Exercise prompt
Render the part of the records that runs from the start through the line containing "road 2 (motorway): [(127,0),(0,87)]" as a JSON list of strings, one string per line and no blank lines. Leave out the pictures.

+ + + + + + +

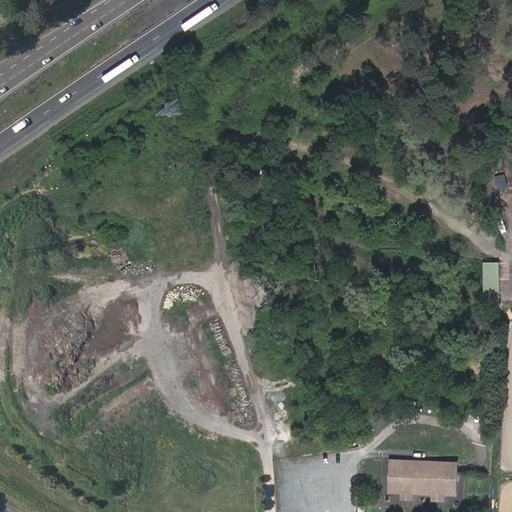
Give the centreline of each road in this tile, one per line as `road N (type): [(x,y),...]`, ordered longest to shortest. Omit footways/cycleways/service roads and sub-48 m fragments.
road 1 (motorway): [(0,145),(216,0)]
road 2 (motorway): [(127,0),(0,87)]
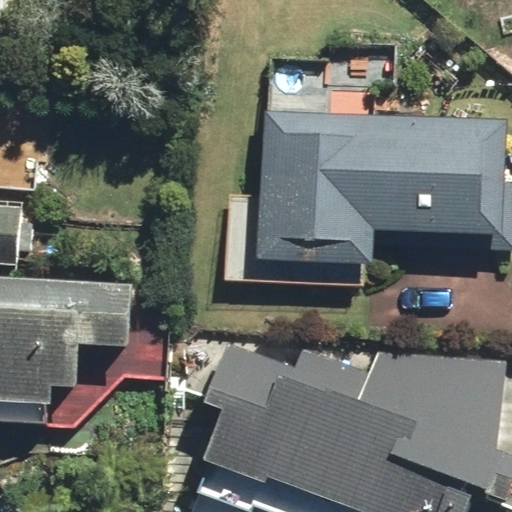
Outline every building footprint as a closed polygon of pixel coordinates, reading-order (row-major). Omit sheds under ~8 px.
[(0,0),(0,16),(14,17),(15,0),(0,0)] [(511,125),(325,116),(325,99),(272,96),(267,196),(235,195),(230,288),(385,296),(387,241),(511,247),(511,125)] [(27,207),(0,205),(0,265),(24,267),(27,207)] [(158,281),(0,277),(0,416),(67,418),(68,393),(96,393),(97,355),(129,355),(129,384),(155,384),(158,281)] [(297,369),(242,345),(217,411),(230,416),(201,494),(248,511),(267,511),(268,510),(272,511),(487,511),(493,500),(510,506),(511,501),(511,451),(508,451),(511,362),(511,356),(381,347),(369,380),(305,350),(297,369)]
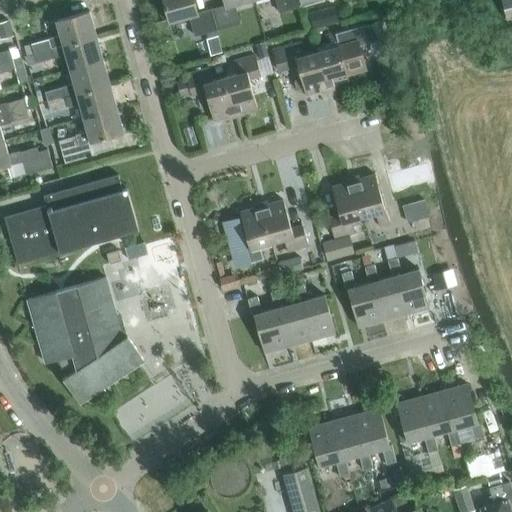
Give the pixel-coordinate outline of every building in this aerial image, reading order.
[(217,29),(211,9),(197,13),(193,0),(162,0),(169,22),(189,16),(194,35),(217,29)] [(233,4),(246,0),(223,0),(225,5),(211,9),(217,29),(239,23),(233,4)] [(301,5),(299,0),(275,0),(279,12),(301,5)] [(511,0),(501,0),(507,21),(511,20),(511,0)] [(312,27),(338,20),(334,7),(308,14),(312,27)] [(60,35),(48,39),(51,48),(63,45),(96,35),(89,10),(56,20),(60,35)] [(0,39),(0,40),(14,36),(10,20),(0,23),(0,39)] [(317,51),(328,91),(335,89),(334,86),(349,82),(346,75),(367,70),(360,45),(378,40),(373,22),(325,35),(329,48),(317,51)] [(63,45),(51,48),(54,57),(65,54),(69,69),(103,59),(96,35),(63,45)] [(207,38),(206,38),(211,55),(221,53),(217,35),(207,38)] [(34,53),(51,48),(48,39),(31,44),(34,53)] [(328,91),(317,51),(305,55),(301,42),(272,50),(278,71),(297,65),(300,75),(298,76),(295,81),(297,90),(302,93),(305,92),(305,94),(320,90),(321,93),(328,91)] [(260,58),(268,56),(264,43),(256,45),(260,58)] [(16,44),(8,47),(9,50),(12,59),(20,57),(16,44)] [(31,44),(23,46),(26,55),(34,53),(31,44)] [(51,48),(34,53),(36,62),(54,57),(51,48)] [(0,62),(12,59),(9,50),(0,52),(0,62)] [(225,77),(236,117),(243,115),(242,112),(257,108),(249,79),(260,76),(254,55),(233,61),(237,74),(225,77)] [(0,72),(14,68),(12,59),(0,62),(0,72)] [(74,84),(62,87),(65,96),(76,93),(109,83),(103,59),(69,69),(74,84)] [(236,117),(225,77),(213,81),(209,68),(184,75),(190,95),(205,91),(213,120),(228,116),(229,118),(236,117)] [(76,93),(65,96),(67,106),(68,107),(79,103),(83,117),(116,108),(109,83),(76,93)] [(47,101),(65,96),(62,87),(45,92),(47,101)] [(0,114),(25,107),(34,105),(31,96),(6,103),(0,104),(0,114)] [(65,96),(47,101),(50,111),(67,106),(65,96)] [(0,140),(3,140),(0,128),(0,124),(28,117),(25,107),(0,114),(0,140)] [(87,132),(75,135),(75,136),(78,145),(90,142),(123,132),(116,108),(83,117),(87,132)] [(75,136),(58,141),(65,163),(94,155),(93,151),(90,142),(78,145),(75,136)] [(22,161),(26,174),(52,167),(47,149),(38,152),(37,147),(19,152),(19,151),(7,154),(3,140),(0,140),(0,167),(7,166),(22,161)] [(122,189),(118,174),(43,195),(46,204),(4,216),(17,263),(59,251),(59,252),(138,230),(126,188),(122,189)] [(352,177),(363,216),(375,213),(378,226),(388,223),(385,210),(384,210),(374,174),(359,178),(359,175),(352,177)] [(351,220),(363,216),(352,177),(345,179),(346,182),(331,186),(339,215),(328,218),(333,238),(354,232),(351,220)] [(407,223),(430,217),(425,199),(403,205),(407,223)] [(260,203),(271,242),(283,239),(287,252),(308,246),(302,225),(291,229),(282,200),(268,204),(267,201),(260,203)] [(228,232),(237,266),(263,259),(259,246),(271,242),(260,203),(253,205),(254,208),(239,212),(241,218),(234,220),(228,232)] [(327,261),(355,254),(350,235),(322,243),(327,261)] [(144,242),(125,248),(128,260),(148,254),(144,242)] [(397,258),(394,246),(393,244),(384,247),(387,260),(397,258)] [(109,264),(121,260),(118,250),(106,253),(109,264)] [(297,252),(276,258),(279,271),(301,265),(297,252)] [(387,260),(392,276),(402,314),(428,307),(418,269),(401,273),(397,258),(387,260)] [(402,314),(392,276),(378,280),(374,264),(364,267),(369,282),(379,321),(402,314)] [(379,321),(369,282),(355,286),(351,270),(341,273),(346,290),(348,289),(358,326),(379,321)] [(451,270),(432,275),(436,291),(455,286),(451,270)] [(291,277),(293,283),(304,281),(302,274),(291,277)] [(106,277),(27,299),(45,363),(56,360),(67,375),(62,378),(79,404),(144,361),(127,335),(123,338),(106,277)] [(293,286),(298,302),(308,340),(335,333),(324,295),(307,299),(303,283),(293,286)] [(308,340),(298,302),(284,306),(280,290),(270,292),(275,308),(285,346),(308,340)] [(285,346),(275,308),(261,312),(257,296),(247,299),(252,316),(254,315),(264,352),(285,346)] [(446,389),(456,427),(470,423),(474,439),(484,437),(479,420),(477,420),(467,383),(446,389)] [(461,443),(456,427),(446,389),(422,396),(433,434),(446,430),(451,446),(461,443)] [(437,449),(433,434),(422,396),(396,403),(407,441),(423,436),(428,452),(437,449)] [(357,413),(368,452),(381,448),(386,464),(395,461),(391,444),(389,445),(379,408),(357,413)] [(372,467),(368,452),(357,413),(334,420),(345,458),(358,454),(363,470),(372,467)] [(349,474),(345,458),(334,420),(308,427),(318,465),(335,461),(339,477),(343,476),(349,474)] [(294,463),(309,459),(305,446),(291,451),(294,463)] [(485,455),(465,460),(471,480),(491,475),(485,455)] [(293,511),(319,511),(306,467),(282,474),(293,511)] [(498,473),(485,477),(489,487),(501,483),(498,473)] [(349,474),(343,476),(345,483),(351,481),(349,474)] [(390,477),(378,481),(381,489),(393,485),(390,477)] [(494,503),(480,507),(482,511),(509,511),(501,483),(489,487),(494,503)] [(460,511),(466,511),(474,510),(466,485),(453,489),(455,494),(460,511)] [(395,507),(390,498),(370,507),(371,511),(391,511),(391,509),(395,507)]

+ + + + + + +

Solution for this problem
[
  "Give the centreline of each road in this tile, one per line as `road N (type): [(x,y),...]`, ordered longest to shortest. Omit footways/cycleways/service roads and sub-48 m fragments.",
  "road 1 (motorway): [(0,145),(216,0)]",
  "road 2 (motorway): [(127,0),(0,87)]"
]